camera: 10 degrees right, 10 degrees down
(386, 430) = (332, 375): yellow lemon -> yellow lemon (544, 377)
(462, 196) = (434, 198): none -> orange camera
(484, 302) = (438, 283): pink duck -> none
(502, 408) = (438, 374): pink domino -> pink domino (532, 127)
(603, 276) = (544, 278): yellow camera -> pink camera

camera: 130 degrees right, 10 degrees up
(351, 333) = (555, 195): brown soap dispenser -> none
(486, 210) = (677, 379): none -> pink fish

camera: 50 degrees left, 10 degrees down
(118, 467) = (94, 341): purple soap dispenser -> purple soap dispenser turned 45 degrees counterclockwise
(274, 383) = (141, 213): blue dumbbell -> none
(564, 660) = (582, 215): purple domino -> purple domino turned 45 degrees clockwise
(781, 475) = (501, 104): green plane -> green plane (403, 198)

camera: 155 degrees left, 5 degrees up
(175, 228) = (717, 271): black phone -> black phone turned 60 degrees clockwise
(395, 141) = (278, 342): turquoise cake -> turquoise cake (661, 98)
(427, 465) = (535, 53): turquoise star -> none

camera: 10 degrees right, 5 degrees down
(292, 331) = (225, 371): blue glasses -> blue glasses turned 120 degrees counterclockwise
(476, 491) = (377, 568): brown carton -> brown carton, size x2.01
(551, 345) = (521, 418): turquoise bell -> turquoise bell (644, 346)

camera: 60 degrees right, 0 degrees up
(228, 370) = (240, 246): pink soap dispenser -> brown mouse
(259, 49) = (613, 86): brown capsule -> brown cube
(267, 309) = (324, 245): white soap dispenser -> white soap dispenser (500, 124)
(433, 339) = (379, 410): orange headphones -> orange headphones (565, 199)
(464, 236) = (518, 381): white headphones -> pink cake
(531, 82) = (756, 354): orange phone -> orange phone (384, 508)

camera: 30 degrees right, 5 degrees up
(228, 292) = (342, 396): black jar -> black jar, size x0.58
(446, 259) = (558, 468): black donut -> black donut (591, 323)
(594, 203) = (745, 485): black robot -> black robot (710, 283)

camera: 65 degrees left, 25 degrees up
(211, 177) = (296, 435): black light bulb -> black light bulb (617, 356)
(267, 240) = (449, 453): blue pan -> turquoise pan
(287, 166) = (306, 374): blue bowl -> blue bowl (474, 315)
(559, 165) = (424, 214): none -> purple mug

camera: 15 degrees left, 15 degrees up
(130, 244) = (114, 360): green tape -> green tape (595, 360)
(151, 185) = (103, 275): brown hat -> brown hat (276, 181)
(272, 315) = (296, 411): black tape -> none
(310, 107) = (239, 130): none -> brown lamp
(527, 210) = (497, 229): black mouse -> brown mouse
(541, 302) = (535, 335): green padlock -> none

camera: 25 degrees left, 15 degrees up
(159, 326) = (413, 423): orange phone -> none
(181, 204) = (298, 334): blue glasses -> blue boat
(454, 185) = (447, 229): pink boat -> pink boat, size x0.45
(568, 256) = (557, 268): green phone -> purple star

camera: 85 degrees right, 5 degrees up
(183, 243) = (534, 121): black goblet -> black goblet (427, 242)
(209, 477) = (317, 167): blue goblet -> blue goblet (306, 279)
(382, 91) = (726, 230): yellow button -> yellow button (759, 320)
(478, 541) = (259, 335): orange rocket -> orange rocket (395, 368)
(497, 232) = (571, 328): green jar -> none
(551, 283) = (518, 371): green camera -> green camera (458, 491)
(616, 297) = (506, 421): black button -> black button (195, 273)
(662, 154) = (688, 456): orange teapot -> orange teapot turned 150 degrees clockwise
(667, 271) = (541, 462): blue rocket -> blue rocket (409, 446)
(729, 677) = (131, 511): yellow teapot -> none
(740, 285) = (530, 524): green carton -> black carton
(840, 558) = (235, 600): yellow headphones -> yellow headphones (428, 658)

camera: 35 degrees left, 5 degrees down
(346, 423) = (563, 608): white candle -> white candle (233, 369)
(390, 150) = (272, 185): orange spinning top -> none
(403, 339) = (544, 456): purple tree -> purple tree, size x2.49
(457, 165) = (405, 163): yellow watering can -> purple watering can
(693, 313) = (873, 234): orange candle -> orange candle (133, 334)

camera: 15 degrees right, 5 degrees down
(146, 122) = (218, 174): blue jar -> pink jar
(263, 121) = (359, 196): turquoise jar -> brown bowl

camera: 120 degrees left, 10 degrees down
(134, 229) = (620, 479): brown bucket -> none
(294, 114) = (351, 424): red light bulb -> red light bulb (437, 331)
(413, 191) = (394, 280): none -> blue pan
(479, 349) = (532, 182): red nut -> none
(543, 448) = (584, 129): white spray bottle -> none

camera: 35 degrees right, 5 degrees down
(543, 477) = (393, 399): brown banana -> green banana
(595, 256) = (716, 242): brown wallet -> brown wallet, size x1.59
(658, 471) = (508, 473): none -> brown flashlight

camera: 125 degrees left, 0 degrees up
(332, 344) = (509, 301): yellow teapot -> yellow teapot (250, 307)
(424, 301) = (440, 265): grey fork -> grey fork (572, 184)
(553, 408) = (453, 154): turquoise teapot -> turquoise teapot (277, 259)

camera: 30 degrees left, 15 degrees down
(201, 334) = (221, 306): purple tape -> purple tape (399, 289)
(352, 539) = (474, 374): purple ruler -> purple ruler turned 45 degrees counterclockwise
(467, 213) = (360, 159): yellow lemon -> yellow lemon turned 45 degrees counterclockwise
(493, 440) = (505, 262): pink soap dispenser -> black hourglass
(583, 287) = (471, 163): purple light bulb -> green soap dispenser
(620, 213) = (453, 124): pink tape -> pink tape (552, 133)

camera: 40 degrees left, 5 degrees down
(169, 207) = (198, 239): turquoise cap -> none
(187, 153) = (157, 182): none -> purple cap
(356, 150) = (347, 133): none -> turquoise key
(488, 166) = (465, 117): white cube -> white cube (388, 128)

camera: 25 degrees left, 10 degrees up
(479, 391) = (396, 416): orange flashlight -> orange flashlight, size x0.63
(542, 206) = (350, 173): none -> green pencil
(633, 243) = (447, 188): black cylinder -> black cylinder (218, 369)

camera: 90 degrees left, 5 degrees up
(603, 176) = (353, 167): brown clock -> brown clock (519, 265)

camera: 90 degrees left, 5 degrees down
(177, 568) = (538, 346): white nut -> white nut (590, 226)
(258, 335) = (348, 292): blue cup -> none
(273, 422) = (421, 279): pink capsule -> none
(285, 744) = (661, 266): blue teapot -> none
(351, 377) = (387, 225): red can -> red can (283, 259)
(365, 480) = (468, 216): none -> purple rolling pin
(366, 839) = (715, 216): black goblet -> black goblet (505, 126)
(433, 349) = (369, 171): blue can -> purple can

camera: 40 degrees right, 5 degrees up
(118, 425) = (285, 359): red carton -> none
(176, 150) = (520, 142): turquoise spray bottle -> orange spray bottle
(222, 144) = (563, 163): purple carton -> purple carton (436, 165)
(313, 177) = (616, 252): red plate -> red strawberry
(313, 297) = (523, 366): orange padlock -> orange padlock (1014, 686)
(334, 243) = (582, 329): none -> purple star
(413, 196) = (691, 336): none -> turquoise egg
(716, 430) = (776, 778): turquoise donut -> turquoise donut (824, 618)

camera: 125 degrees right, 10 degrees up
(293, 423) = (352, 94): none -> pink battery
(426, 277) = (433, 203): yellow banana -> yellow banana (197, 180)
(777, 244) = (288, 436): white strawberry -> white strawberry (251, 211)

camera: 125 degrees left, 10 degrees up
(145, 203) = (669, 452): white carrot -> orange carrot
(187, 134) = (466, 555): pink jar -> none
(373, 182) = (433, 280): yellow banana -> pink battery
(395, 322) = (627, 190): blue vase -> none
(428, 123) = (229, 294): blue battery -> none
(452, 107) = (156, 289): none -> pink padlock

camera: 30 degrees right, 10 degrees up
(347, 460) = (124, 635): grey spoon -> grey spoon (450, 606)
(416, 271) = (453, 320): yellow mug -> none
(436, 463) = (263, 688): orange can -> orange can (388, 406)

_ _ _ _ _ _ _

REQUIRED WORK ->
Return exactly the lines above from the line that has "(564, 660) = (582, 215): purple" through the line that has "(259, 49) = (613, 86): brown", inclusive, and nothing else.

ANSWER BELOW ->
(564, 660) = (582, 215): purple domino -> purple domino turned 45 degrees clockwise
(781, 475) = (501, 104): green plane -> green plane (403, 198)

camera: 155 degrees left, 5 degrees up
(175, 228) = (717, 271): black phone -> black phone turned 60 degrees clockwise
(395, 141) = (278, 342): turquoise cake -> turquoise cake (661, 98)
(427, 465) = (535, 53): turquoise star -> none

camera: 10 degrees right, 5 degrees down
(292, 331) = (225, 371): blue glasses -> blue glasses turned 120 degrees counterclockwise
(476, 491) = (377, 568): brown carton -> brown carton, size x2.01
(551, 345) = (521, 418): turquoise bell -> turquoise bell (644, 346)

camera: 60 degrees right, 0 degrees up
(228, 370) = (240, 246): pink soap dispenser -> brown mouse
(259, 49) = (613, 86): brown capsule -> brown cube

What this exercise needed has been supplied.